Reproduce every line of text in the records below word for word, leaving out the pictures.

-- START OF DATA ENTRIES --

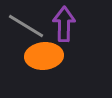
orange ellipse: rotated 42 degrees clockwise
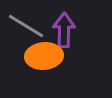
purple arrow: moved 6 px down
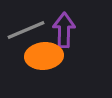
gray line: moved 4 px down; rotated 54 degrees counterclockwise
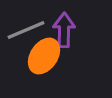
orange ellipse: rotated 51 degrees counterclockwise
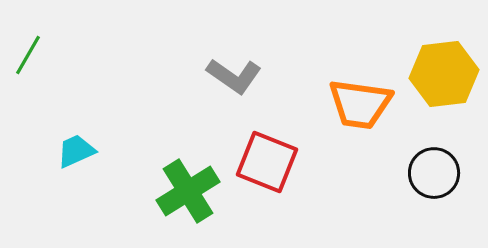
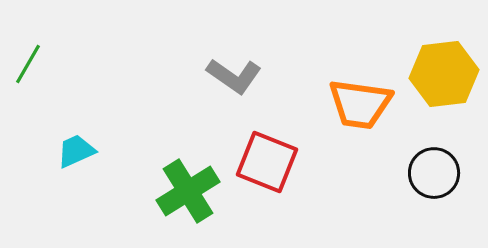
green line: moved 9 px down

-- END OF DATA ENTRIES --

COMPLETED EXERCISE:
orange ellipse: rotated 42 degrees clockwise
purple arrow: moved 6 px down
gray line: moved 4 px down; rotated 54 degrees counterclockwise
orange ellipse: rotated 51 degrees counterclockwise
green line: moved 9 px down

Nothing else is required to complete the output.